### What you should do
If a line of the data below contains the string "padlock", copy it into your answer.

Collected data:
BEGIN

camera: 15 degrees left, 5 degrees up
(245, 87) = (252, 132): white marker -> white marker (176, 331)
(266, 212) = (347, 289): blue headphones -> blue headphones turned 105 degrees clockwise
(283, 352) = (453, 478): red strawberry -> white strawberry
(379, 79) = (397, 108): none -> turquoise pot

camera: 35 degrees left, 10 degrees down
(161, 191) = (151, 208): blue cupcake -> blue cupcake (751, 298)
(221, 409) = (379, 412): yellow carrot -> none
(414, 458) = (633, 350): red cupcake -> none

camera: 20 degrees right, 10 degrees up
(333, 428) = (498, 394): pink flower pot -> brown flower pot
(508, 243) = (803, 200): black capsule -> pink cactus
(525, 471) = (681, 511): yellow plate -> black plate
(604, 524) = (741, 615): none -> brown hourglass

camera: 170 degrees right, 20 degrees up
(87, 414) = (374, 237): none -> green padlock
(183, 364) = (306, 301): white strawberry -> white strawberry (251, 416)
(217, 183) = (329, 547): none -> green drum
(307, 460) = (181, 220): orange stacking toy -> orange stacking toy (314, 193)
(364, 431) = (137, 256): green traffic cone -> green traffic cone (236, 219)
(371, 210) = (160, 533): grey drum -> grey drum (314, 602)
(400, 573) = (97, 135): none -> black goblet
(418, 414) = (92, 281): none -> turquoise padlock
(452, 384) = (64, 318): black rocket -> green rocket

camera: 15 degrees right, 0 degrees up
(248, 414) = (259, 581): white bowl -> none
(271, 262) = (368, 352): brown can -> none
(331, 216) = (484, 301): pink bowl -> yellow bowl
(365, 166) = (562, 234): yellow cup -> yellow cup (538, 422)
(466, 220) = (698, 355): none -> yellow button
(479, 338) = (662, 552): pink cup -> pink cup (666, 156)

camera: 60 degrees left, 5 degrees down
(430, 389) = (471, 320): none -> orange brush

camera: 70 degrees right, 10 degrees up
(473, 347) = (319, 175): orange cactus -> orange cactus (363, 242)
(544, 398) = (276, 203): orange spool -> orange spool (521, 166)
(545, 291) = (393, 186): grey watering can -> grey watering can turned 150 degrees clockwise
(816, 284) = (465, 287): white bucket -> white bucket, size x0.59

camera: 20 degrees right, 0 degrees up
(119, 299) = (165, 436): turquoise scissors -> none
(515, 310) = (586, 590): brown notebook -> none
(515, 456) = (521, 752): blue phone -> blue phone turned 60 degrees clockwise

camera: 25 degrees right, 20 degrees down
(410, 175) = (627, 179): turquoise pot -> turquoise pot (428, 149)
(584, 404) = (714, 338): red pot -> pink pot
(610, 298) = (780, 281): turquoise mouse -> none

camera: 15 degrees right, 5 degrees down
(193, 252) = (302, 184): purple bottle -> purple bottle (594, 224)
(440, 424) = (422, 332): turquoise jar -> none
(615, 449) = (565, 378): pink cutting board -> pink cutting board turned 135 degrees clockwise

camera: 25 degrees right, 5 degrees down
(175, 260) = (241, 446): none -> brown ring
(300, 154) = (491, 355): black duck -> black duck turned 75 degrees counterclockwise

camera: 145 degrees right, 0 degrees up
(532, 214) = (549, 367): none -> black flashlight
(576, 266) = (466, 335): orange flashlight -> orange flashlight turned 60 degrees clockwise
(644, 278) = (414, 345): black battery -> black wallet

END

### Answer to the problem
(87, 414) = (374, 237): none -> green padlock
(418, 414) = (92, 281): none -> turquoise padlock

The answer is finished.